▶ Stored entries
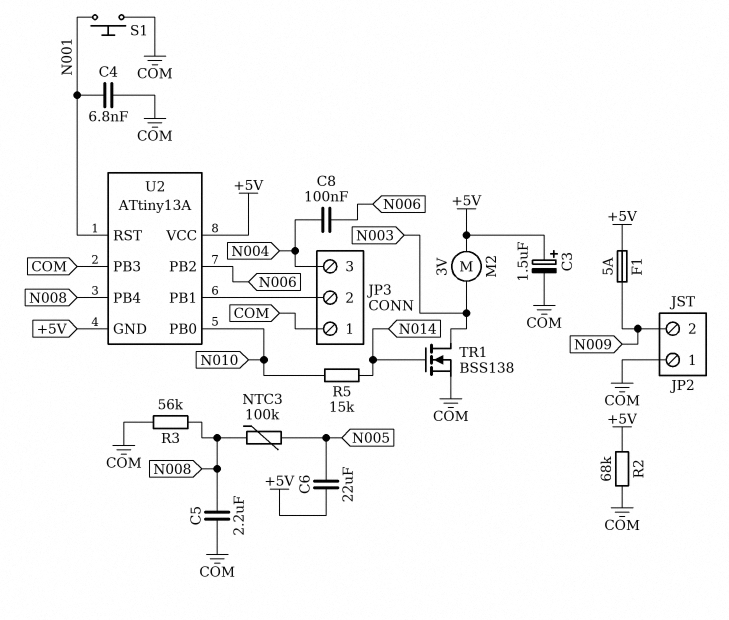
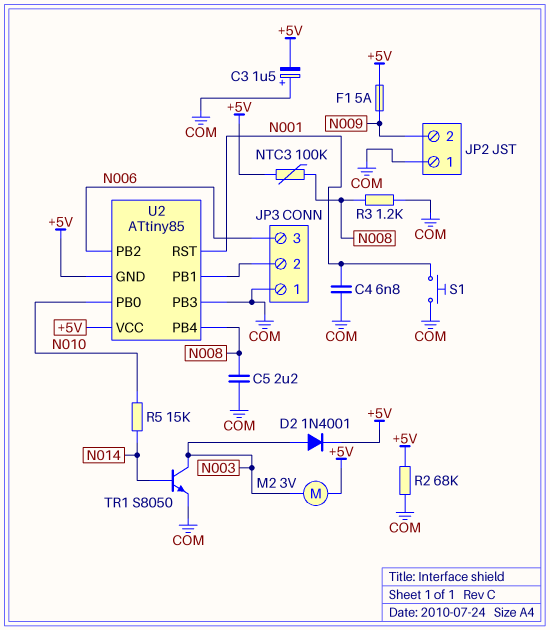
C3: 1.5uF (plus +5V, minus COM) -> 1.5uF (plus COM, minus +5V)
C6: 22uF (+5V, N005) -> none
C8: 100nF (N004, N006) -> none
D2: none -> diode 1N4001 (A N003, K +5V)
JP3 pin 3: N004 -> N006
NTC3: 100k (N005, N008) -> 100k (+5V, N008)
R3: 56k (COM, N008) -> 1.2k (COM, N008)
TR1: NMOS BSS138 (G N014, D N003, S COM) -> NPN S8050 (B N014, C N003, E COM)
U2: ATtiny13A -> ATtiny85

▶ WHAT YOU SHOULD DO
Print all data above verbatim, except pictures.

▶ TASK SOLUTION
C3: 1.5uF (plus +5V, minus COM) -> 1.5uF (plus COM, minus +5V)
C6: 22uF (+5V, N005) -> none
C8: 100nF (N004, N006) -> none
D2: none -> diode 1N4001 (A N003, K +5V)
JP3 pin 3: N004 -> N006
NTC3: 100k (N005, N008) -> 100k (+5V, N008)
R3: 56k (COM, N008) -> 1.2k (COM, N008)
TR1: NMOS BSS138 (G N014, D N003, S COM) -> NPN S8050 (B N014, C N003, E COM)
U2: ATtiny13A -> ATtiny85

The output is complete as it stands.